Given data:
- Opening Delimiter -
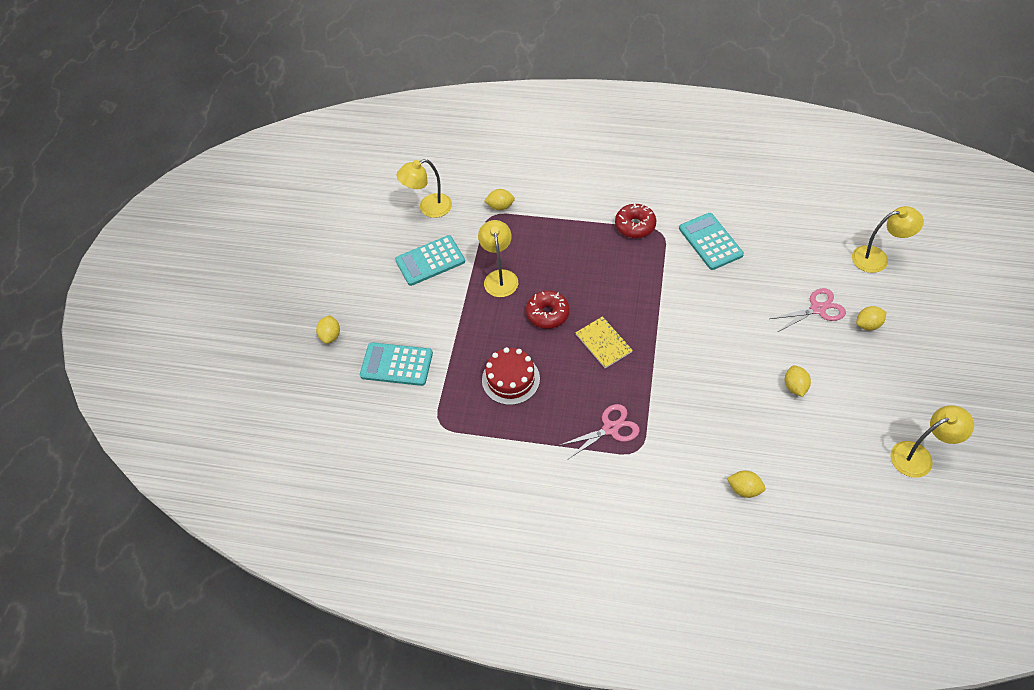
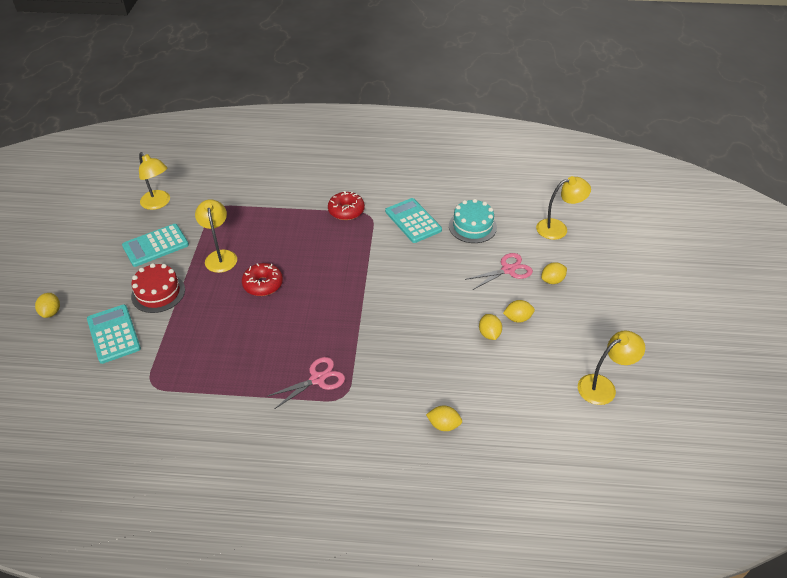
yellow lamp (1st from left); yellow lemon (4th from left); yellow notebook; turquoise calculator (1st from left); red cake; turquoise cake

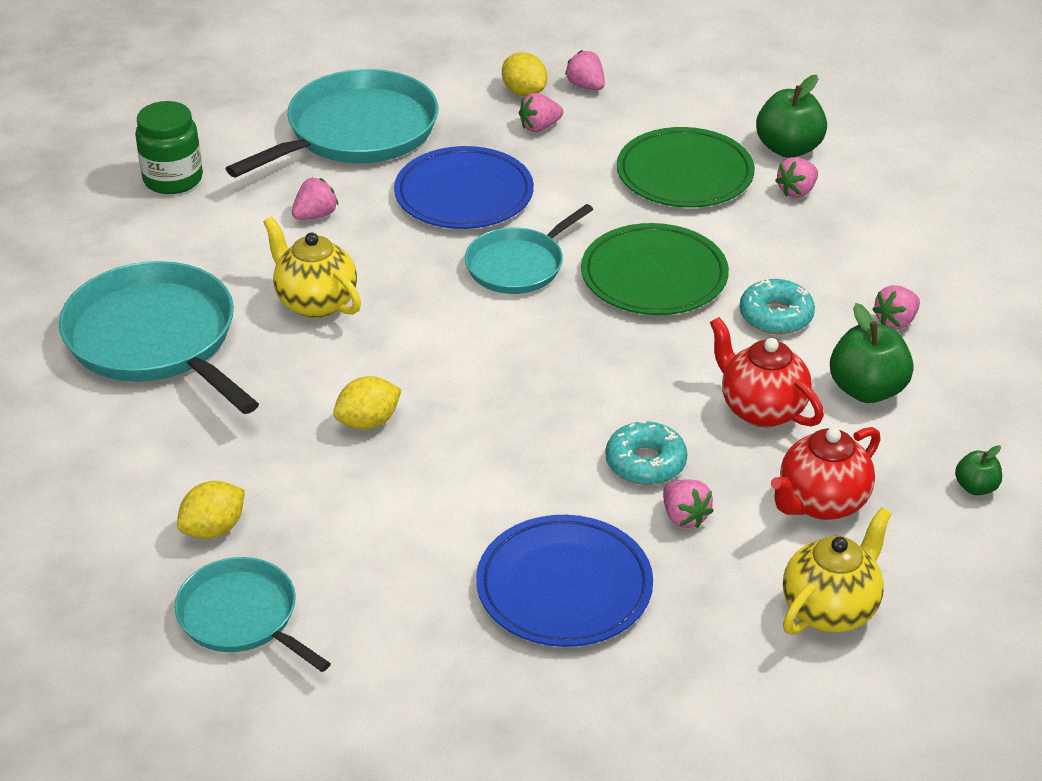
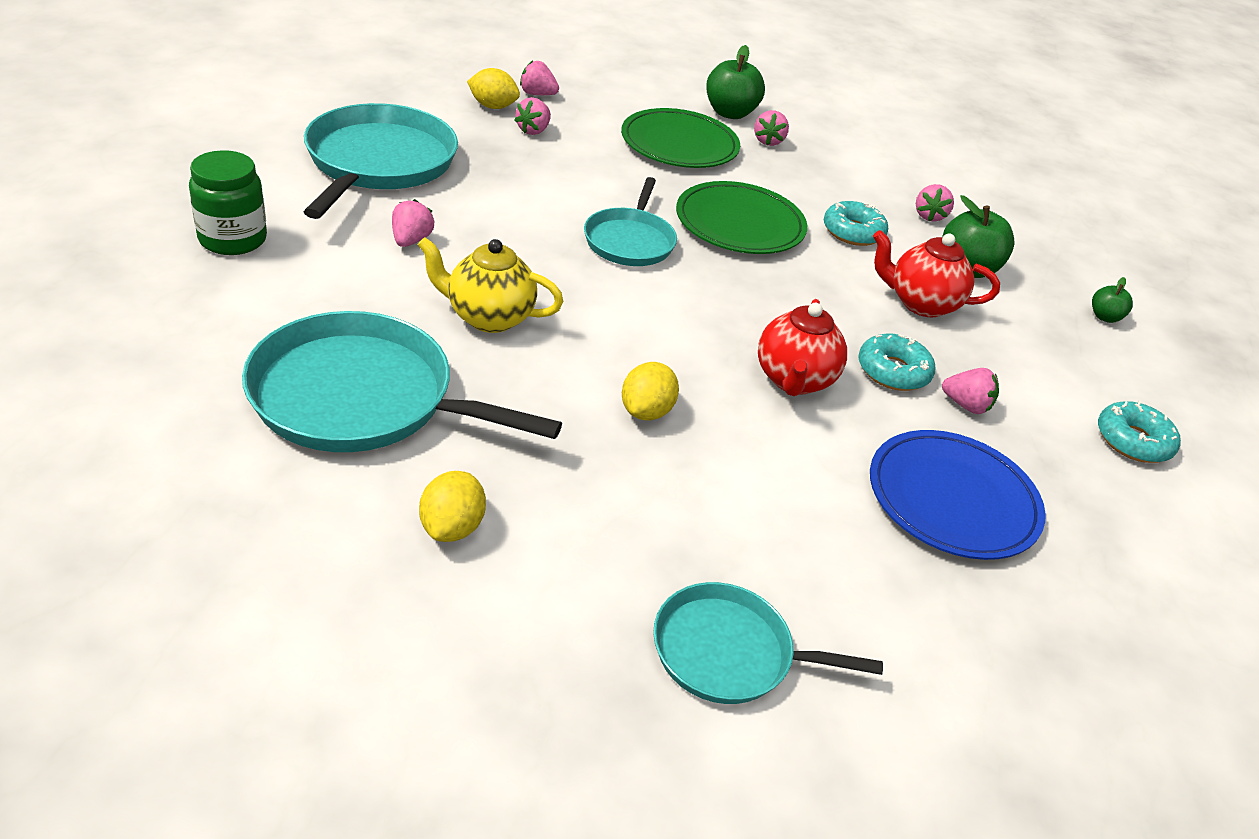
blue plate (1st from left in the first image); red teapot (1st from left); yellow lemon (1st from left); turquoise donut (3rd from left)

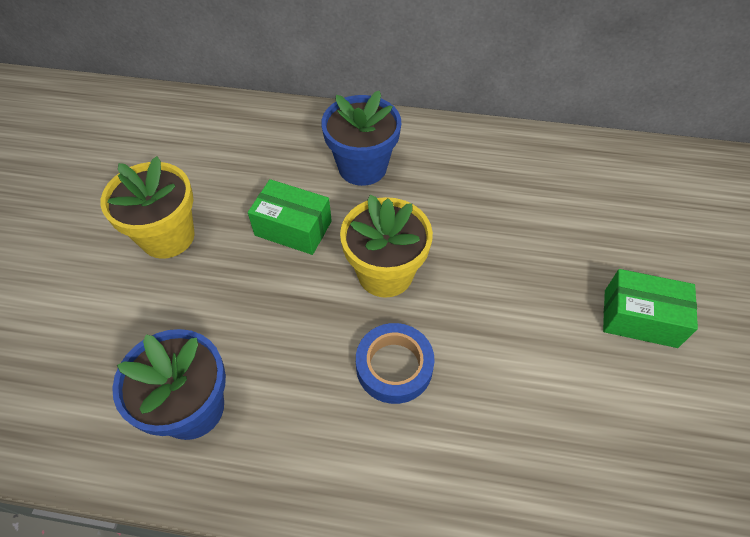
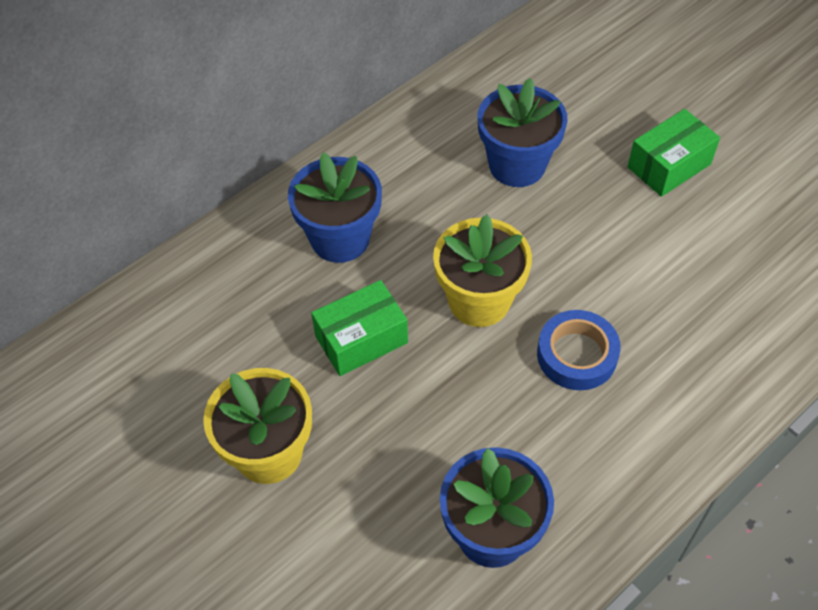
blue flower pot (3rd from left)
- Closing Delimiter -
Aim of the exercise: Line by line, write out the data above exactly, without the pictures.

Exercise answer:
yellow lamp (1st from left); yellow lemon (4th from left); yellow notebook; turquoise calculator (1st from left); red cake; turquoise cake

blue plate (1st from left in the first image); red teapot (1st from left); yellow lemon (1st from left); turquoise donut (3rd from left)

blue flower pot (3rd from left)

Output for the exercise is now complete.